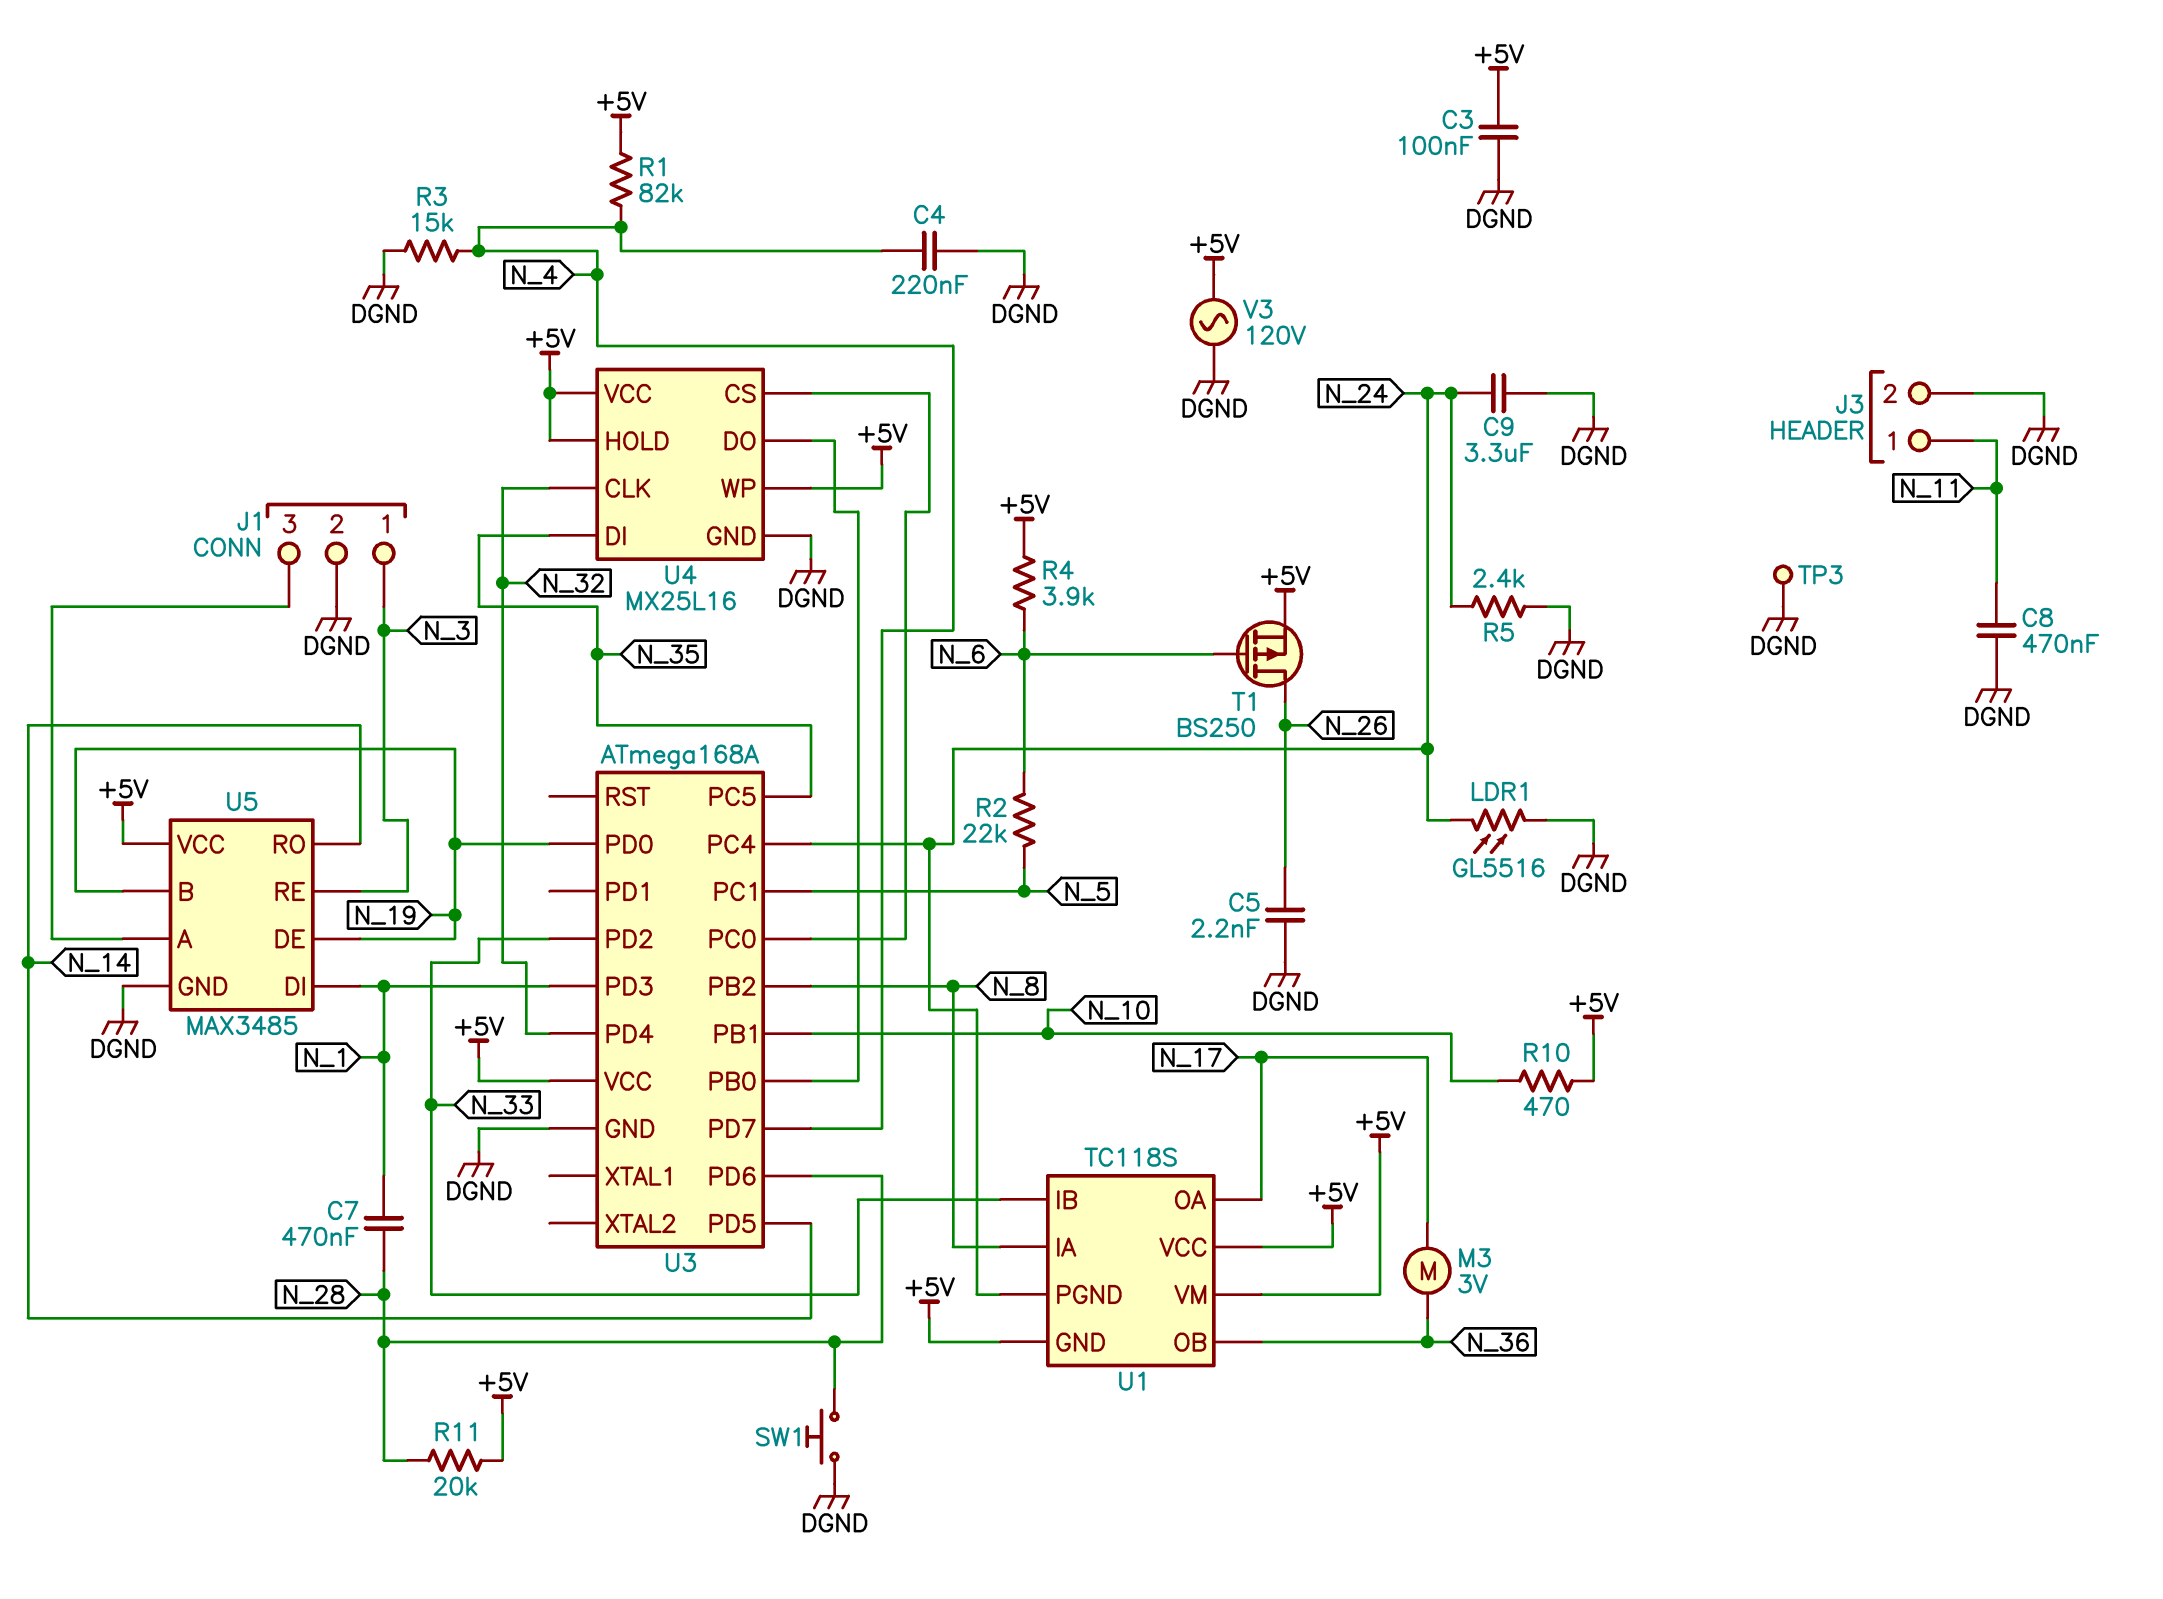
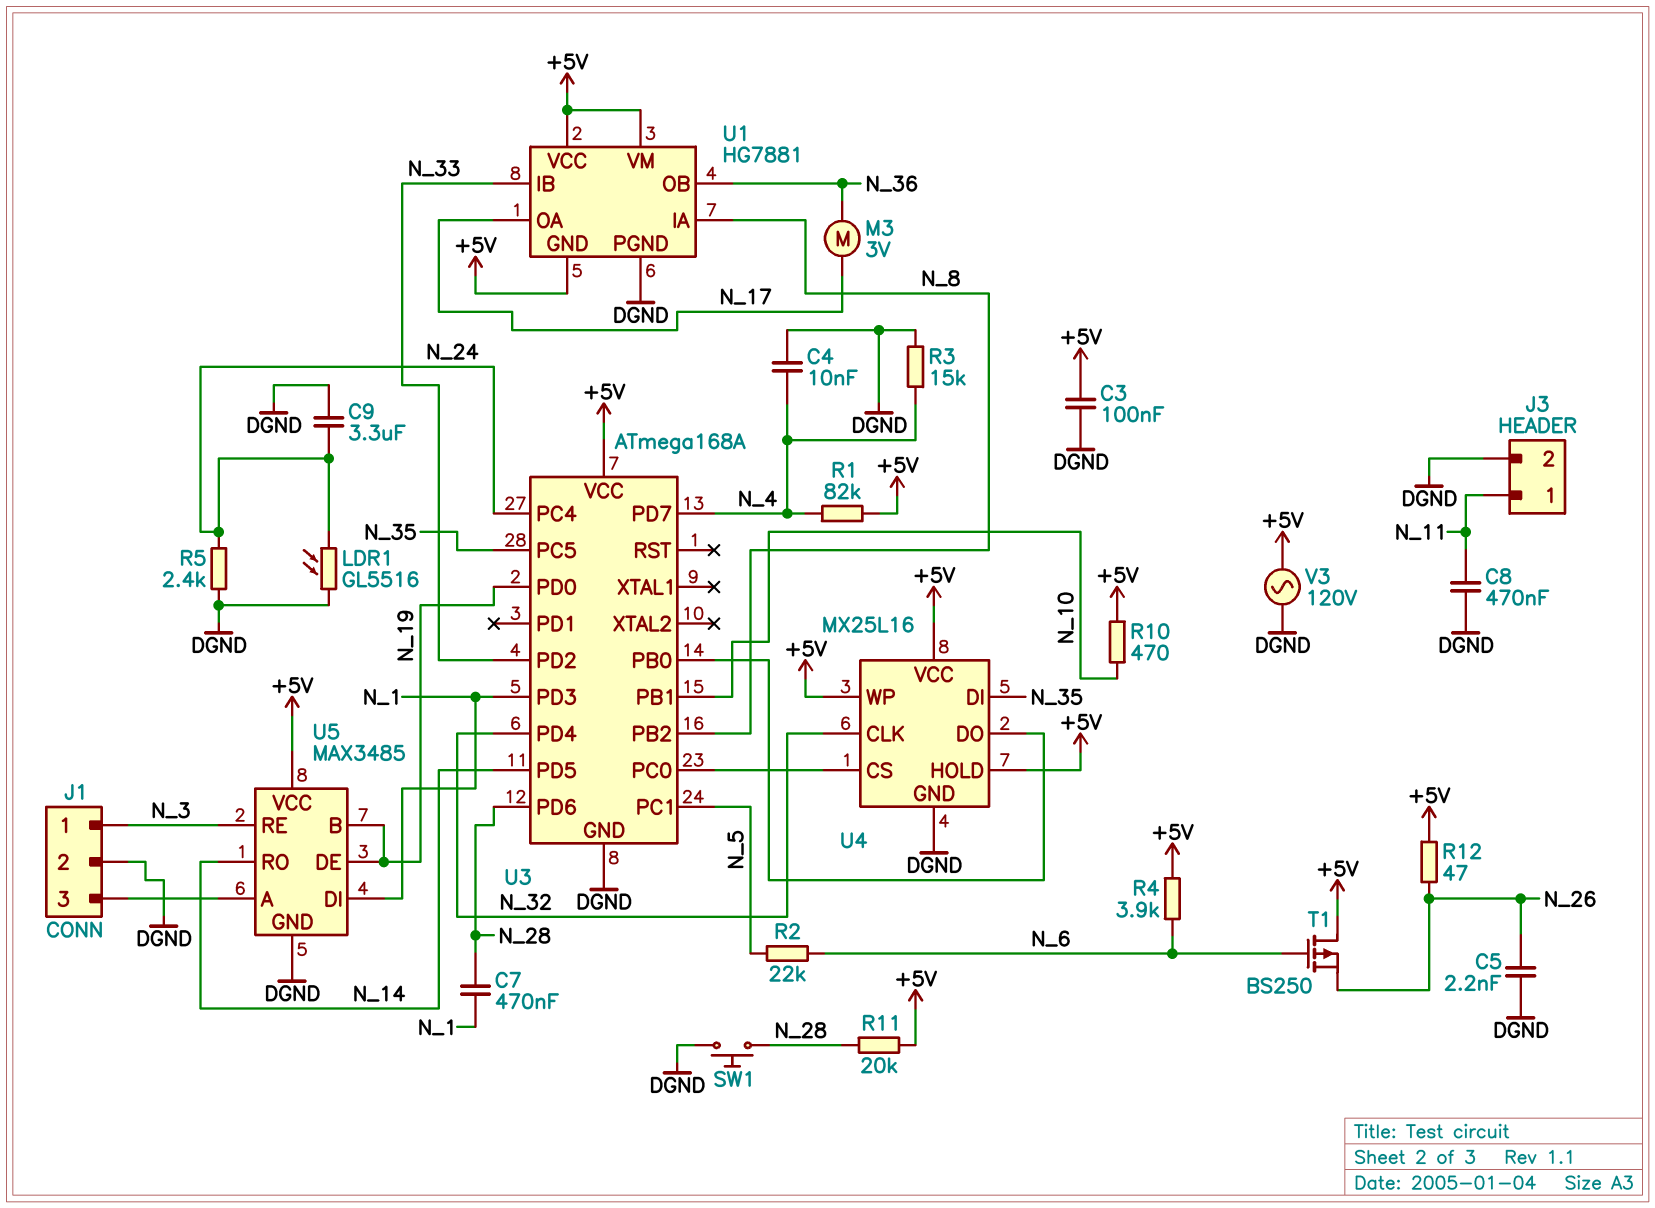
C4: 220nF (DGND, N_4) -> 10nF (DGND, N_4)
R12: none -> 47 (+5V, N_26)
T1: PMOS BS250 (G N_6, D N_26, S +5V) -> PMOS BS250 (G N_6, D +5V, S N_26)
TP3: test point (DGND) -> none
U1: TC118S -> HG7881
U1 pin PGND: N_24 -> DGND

####################

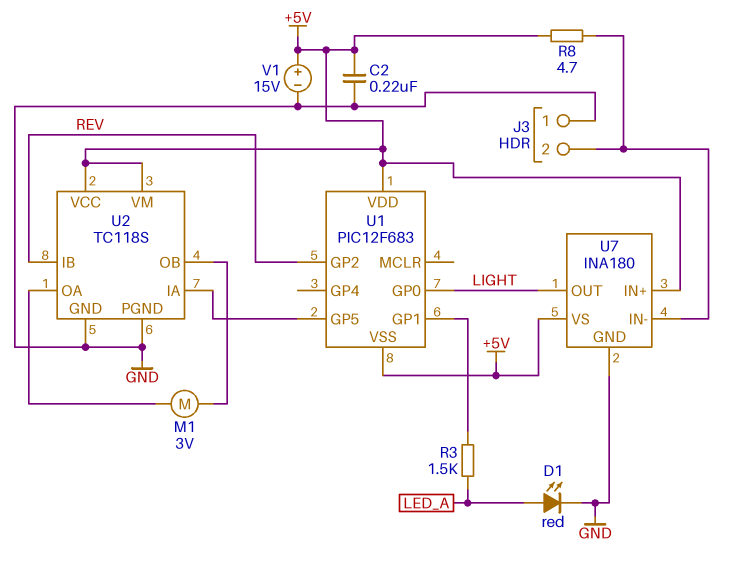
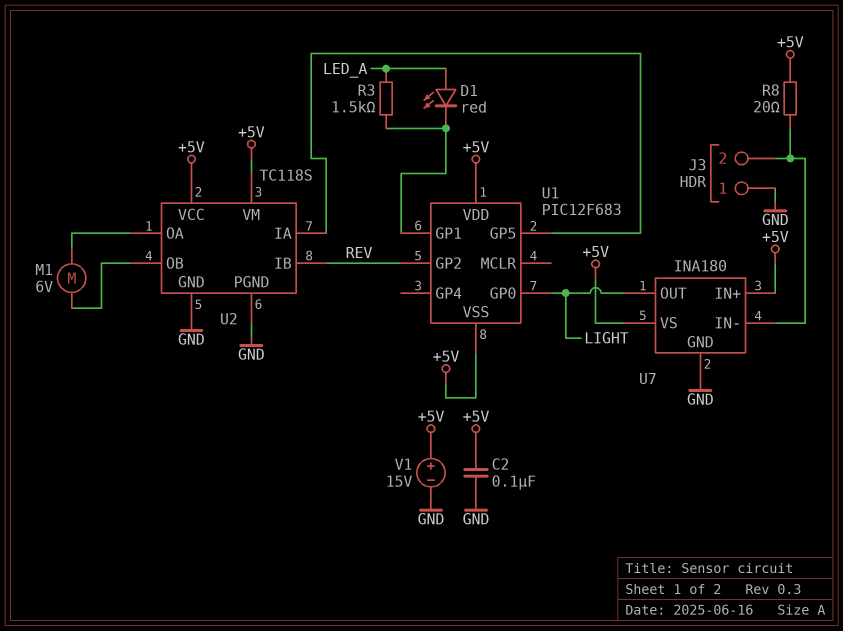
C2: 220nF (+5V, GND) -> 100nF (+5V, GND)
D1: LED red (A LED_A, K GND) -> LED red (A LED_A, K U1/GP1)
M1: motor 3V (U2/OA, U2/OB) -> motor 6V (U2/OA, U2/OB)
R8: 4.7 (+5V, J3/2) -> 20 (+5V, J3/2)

####################

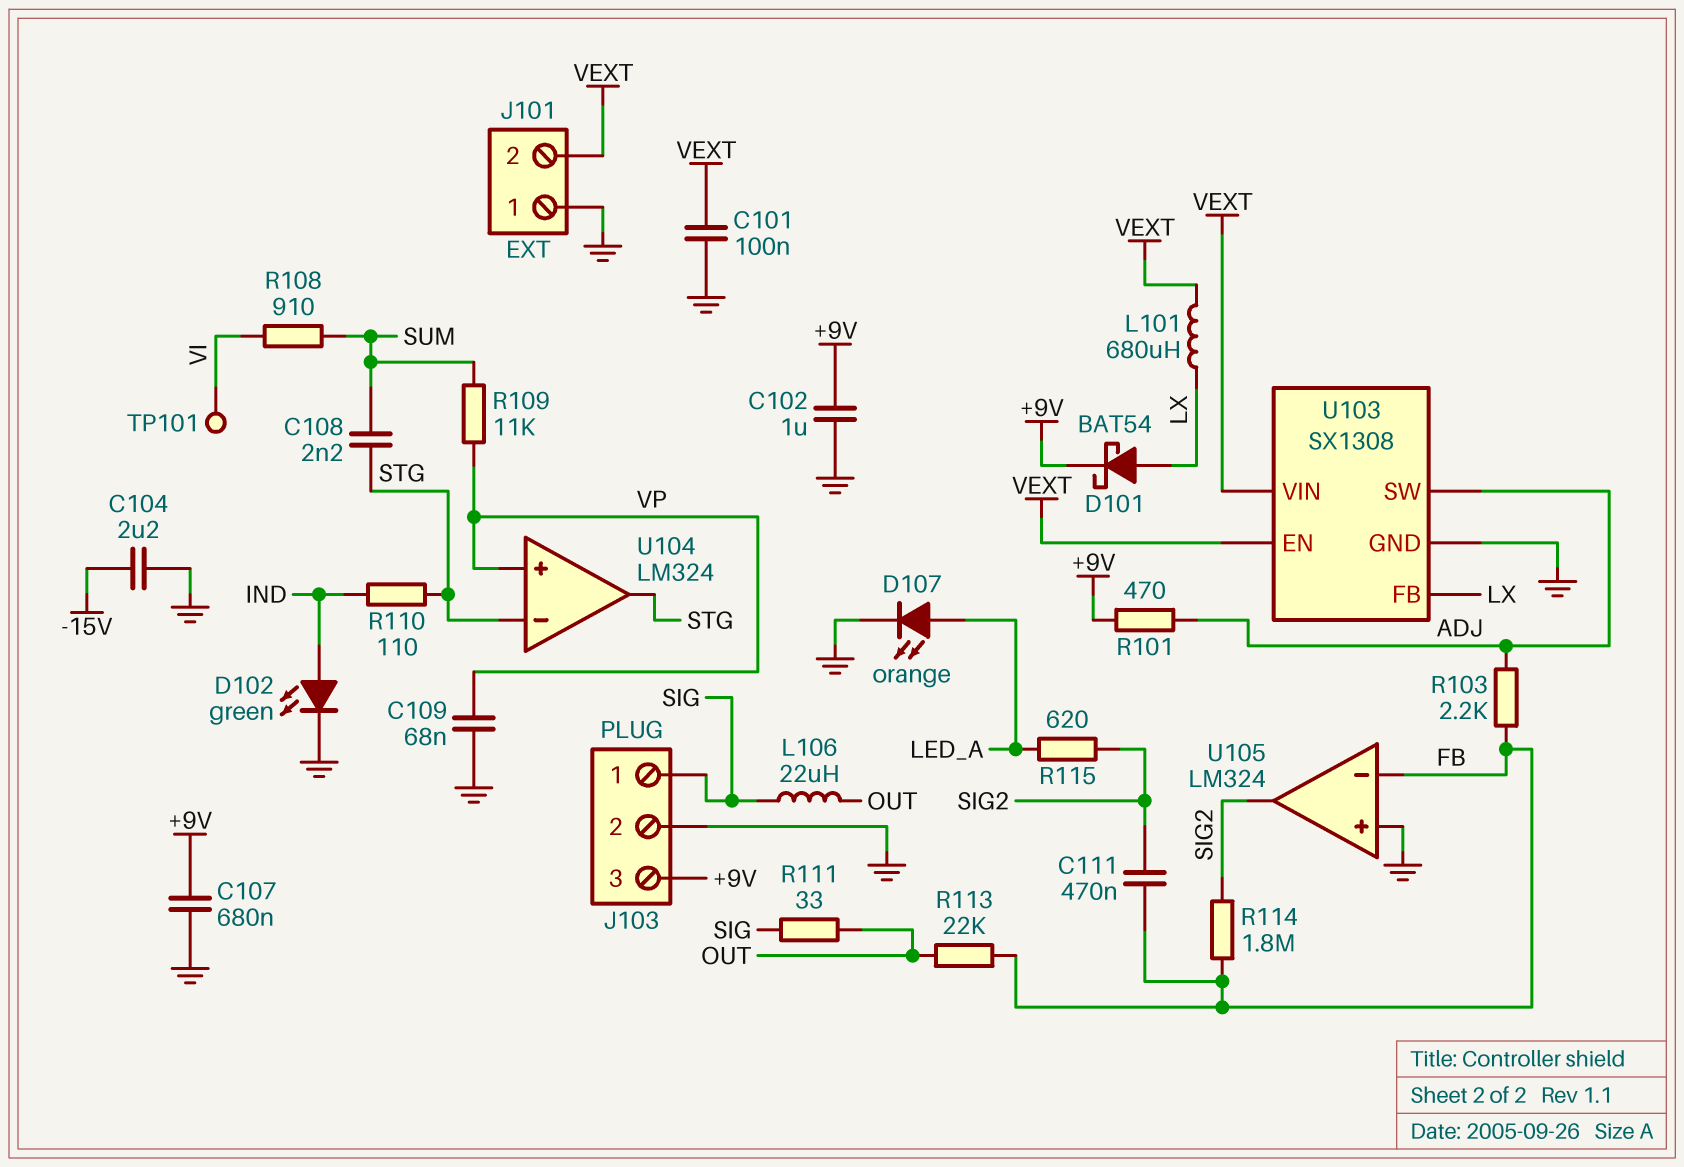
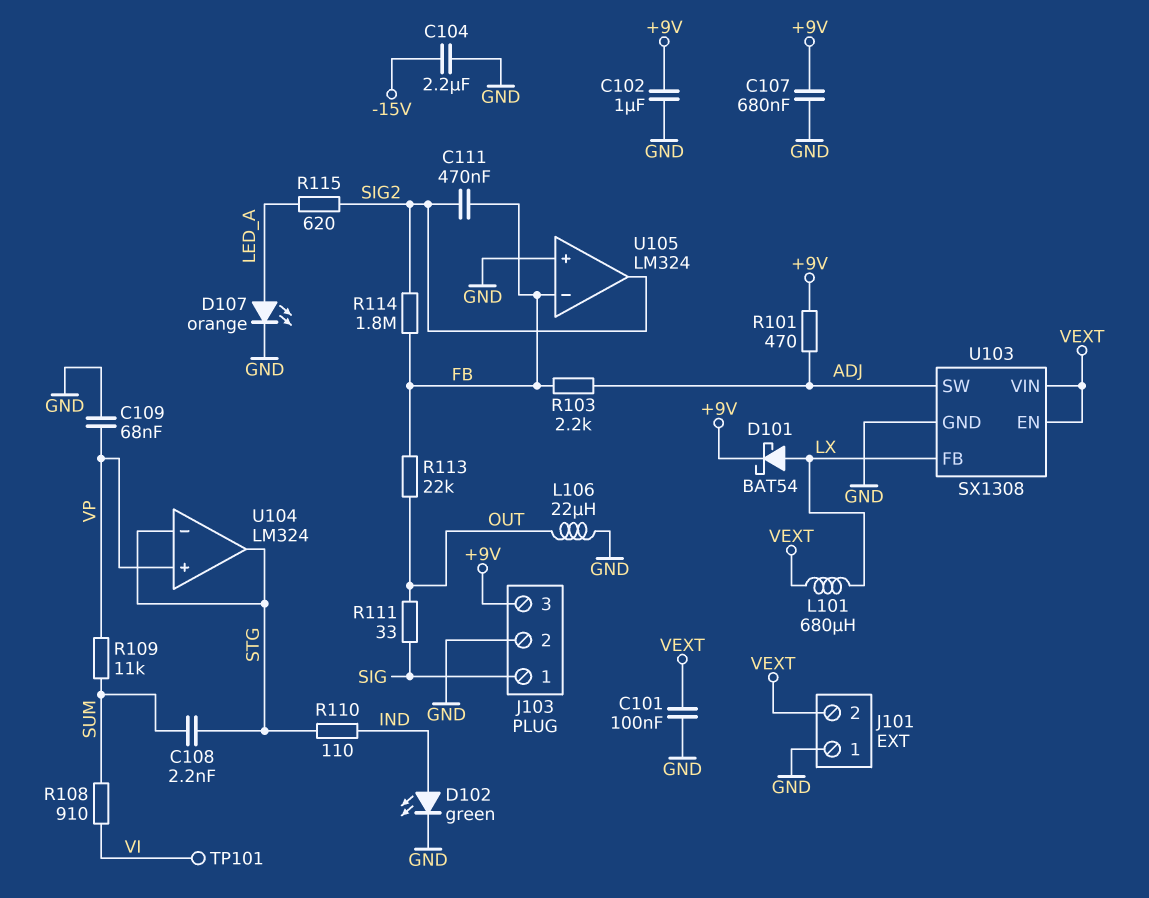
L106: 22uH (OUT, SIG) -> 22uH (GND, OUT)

####################

Problem to solve:
Retype, in the same exact form, the lines of the material above from the line holding "C2: 220nF (+5V, GND) -> 100nF (+5V, GND)" through the line holding "R8: 4.7 (+5V, J3/2) -> 20 (+5V, J3/2)".

Response to the exercise:
C2: 220nF (+5V, GND) -> 100nF (+5V, GND)
D1: LED red (A LED_A, K GND) -> LED red (A LED_A, K U1/GP1)
M1: motor 3V (U2/OA, U2/OB) -> motor 6V (U2/OA, U2/OB)
R8: 4.7 (+5V, J3/2) -> 20 (+5V, J3/2)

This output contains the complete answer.